Work task:
The result should be an exact copy of only the lines from the one with "R2: 3.3k (AGND, INV) -> 33k (AGND, INV)" through the last line of the data below, with pictures omitted.

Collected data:
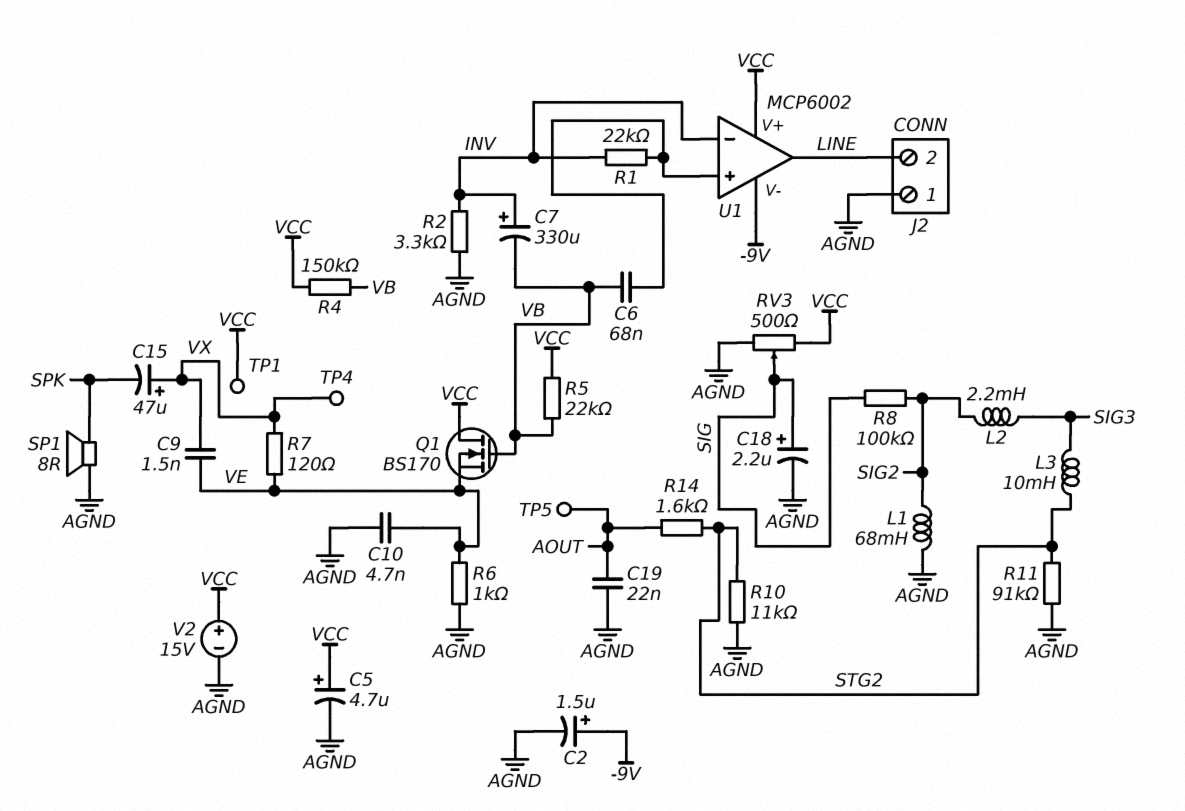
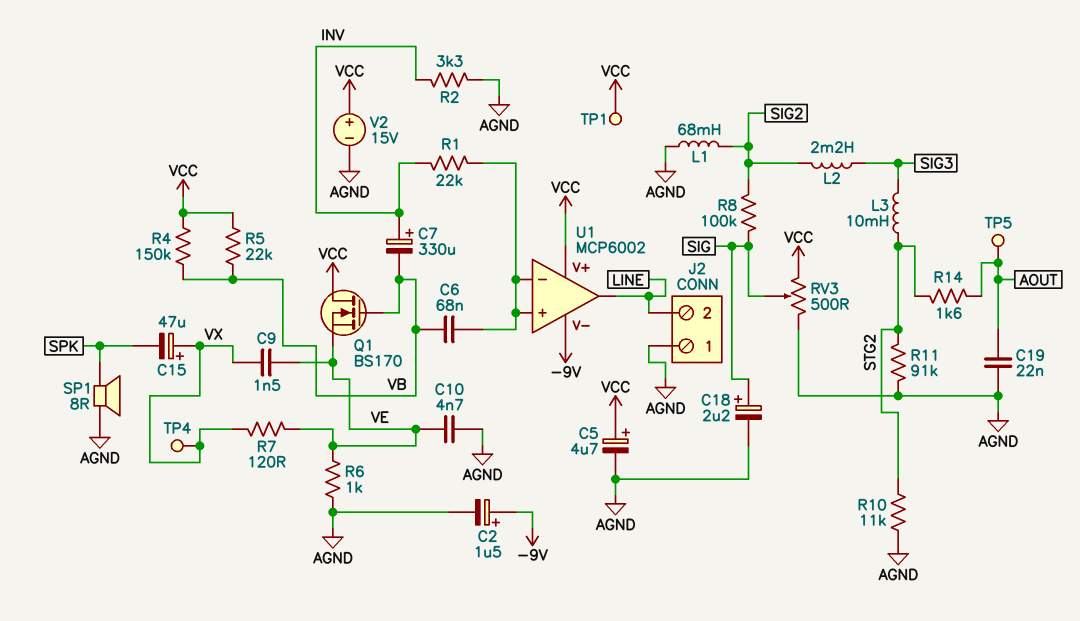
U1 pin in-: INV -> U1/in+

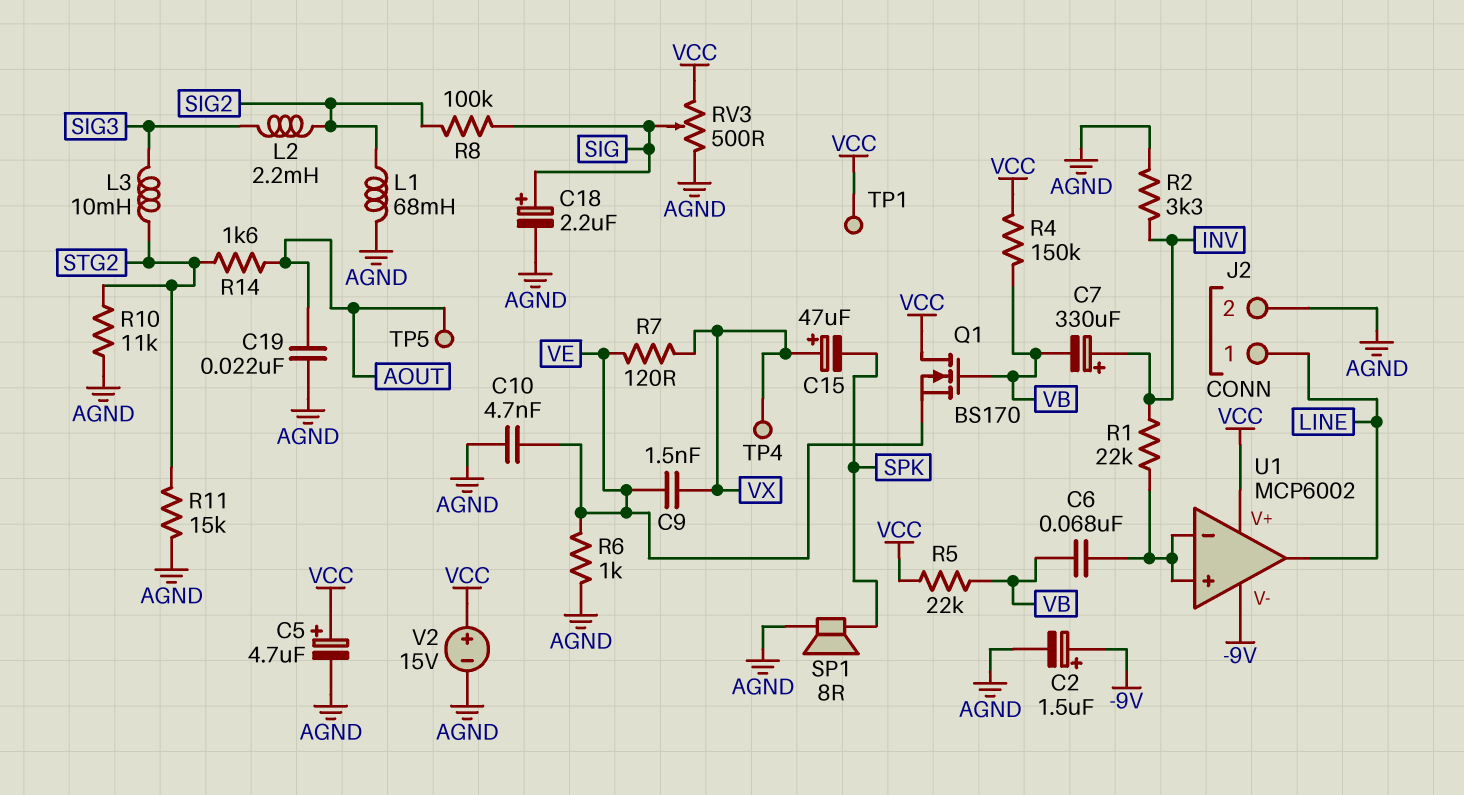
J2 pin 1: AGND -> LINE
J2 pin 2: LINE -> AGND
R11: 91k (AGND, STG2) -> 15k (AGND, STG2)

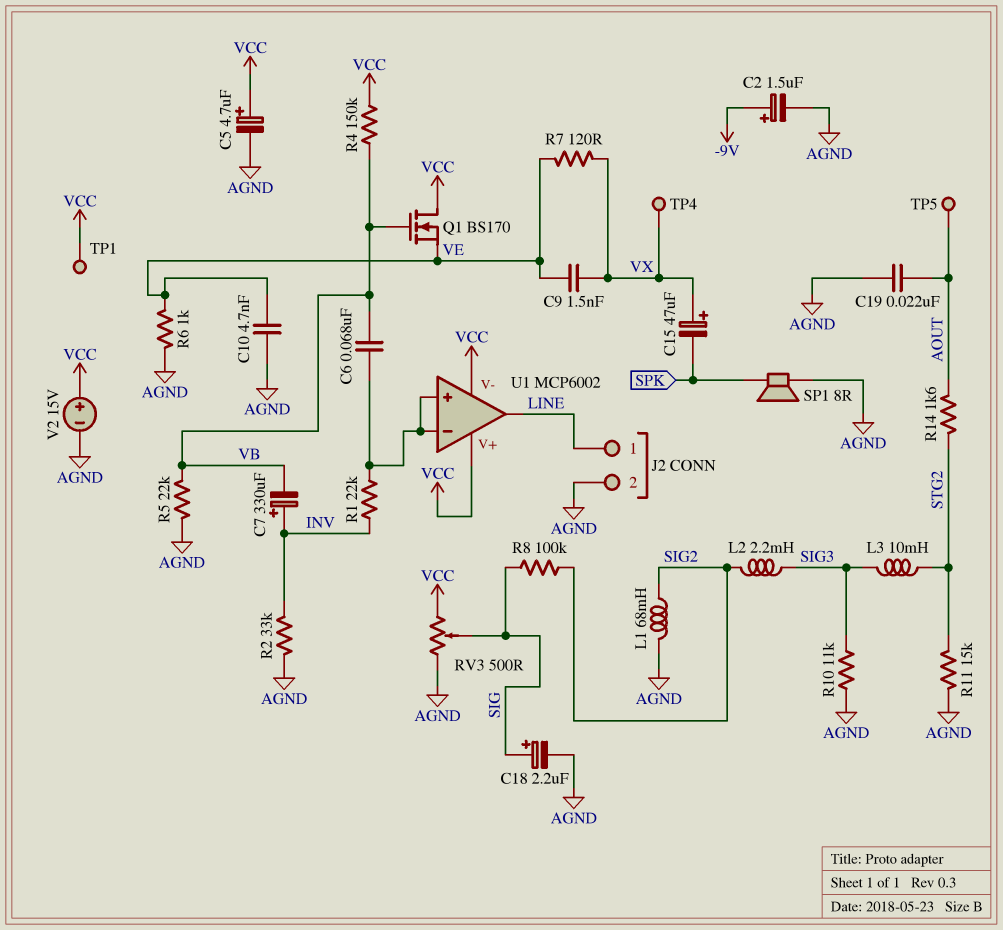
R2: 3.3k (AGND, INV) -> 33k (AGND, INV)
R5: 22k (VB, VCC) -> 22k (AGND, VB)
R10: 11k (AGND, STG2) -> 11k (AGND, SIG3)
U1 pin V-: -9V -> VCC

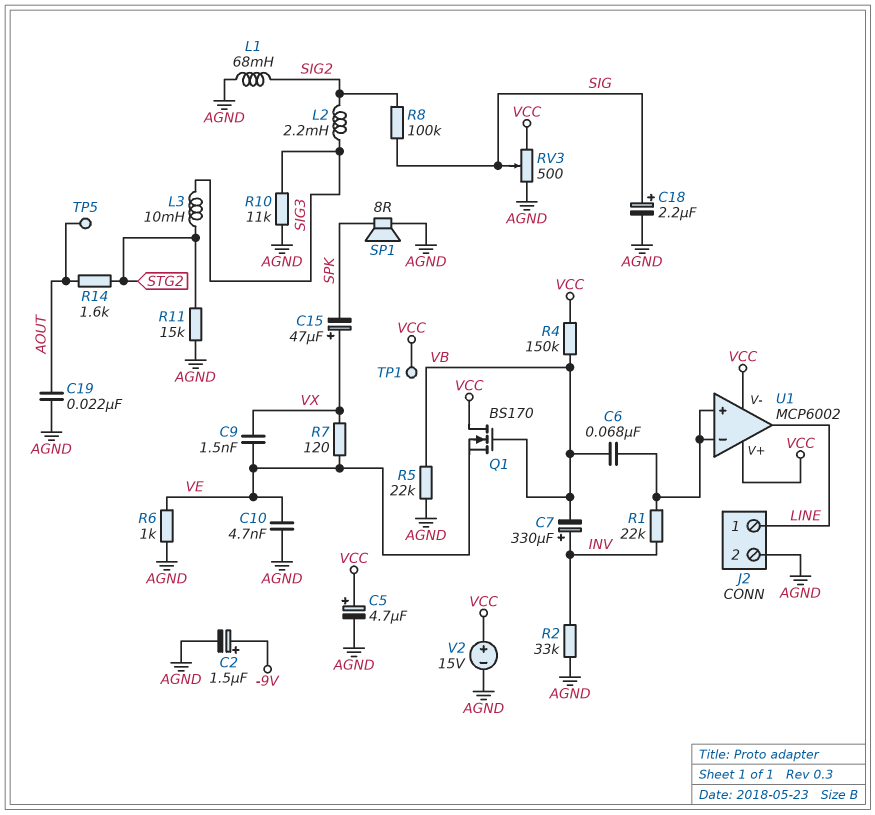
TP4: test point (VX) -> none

Exercise response:
R2: 3.3k (AGND, INV) -> 33k (AGND, INV)
R5: 22k (VB, VCC) -> 22k (AGND, VB)
R10: 11k (AGND, STG2) -> 11k (AGND, SIG3)
U1 pin V-: -9V -> VCC

TP4: test point (VX) -> none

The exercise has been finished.